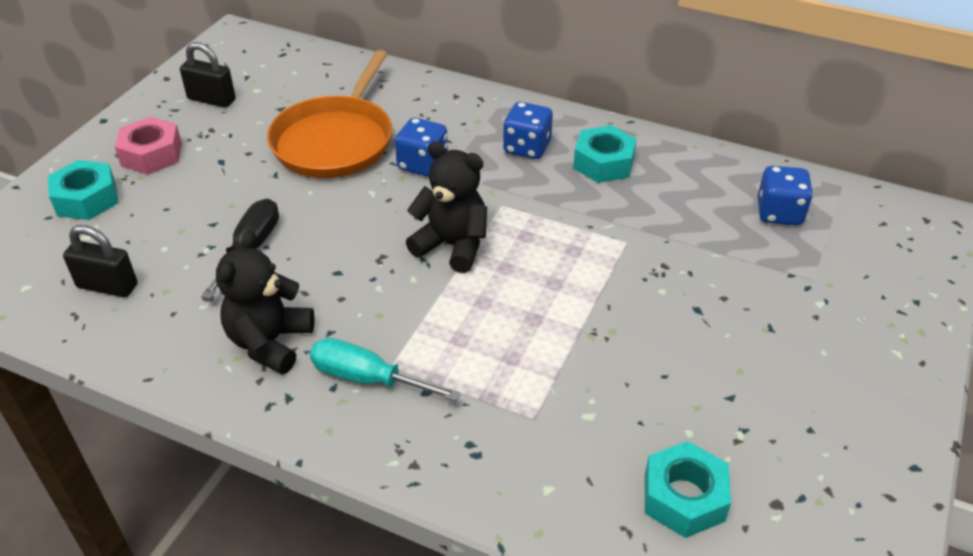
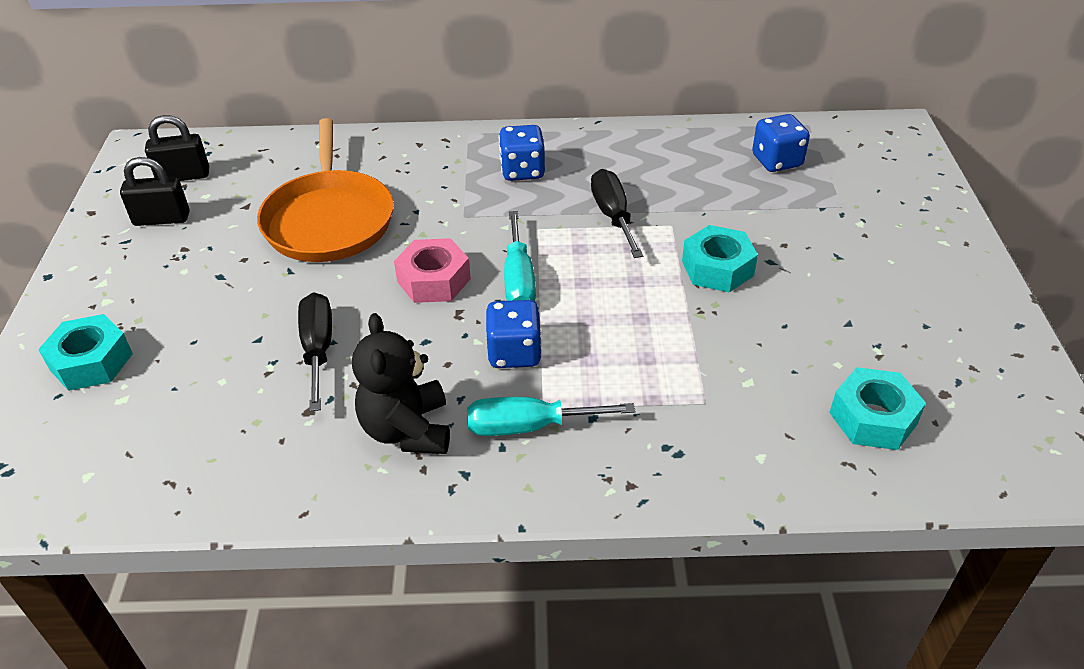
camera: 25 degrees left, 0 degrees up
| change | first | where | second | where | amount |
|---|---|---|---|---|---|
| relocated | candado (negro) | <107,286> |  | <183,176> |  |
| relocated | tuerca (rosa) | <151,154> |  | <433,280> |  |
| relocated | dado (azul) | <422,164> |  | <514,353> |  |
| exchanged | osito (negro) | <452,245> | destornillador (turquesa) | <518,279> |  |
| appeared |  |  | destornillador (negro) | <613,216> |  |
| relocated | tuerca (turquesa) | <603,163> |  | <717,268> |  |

Task requirements:
Transcribe the records verbatim and omit the images.

Task solution:
camera: 25 degrees left, 0 degrees up
| change | first | where | second | where | amount |
|---|---|---|---|---|---|
| relocated | candado (negro) | <107,286> |  | <183,176> |  |
| relocated | tuerca (rosa) | <151,154> |  | <433,280> |  |
| relocated | dado (azul) | <422,164> |  | <514,353> |  |
| exchanged | osito (negro) | <452,245> | destornillador (turquesa) | <518,279> |  |
| appeared |  |  | destornillador (negro) | <613,216> |  |
| relocated | tuerca (turquesa) | <603,163> |  | <717,268> |  |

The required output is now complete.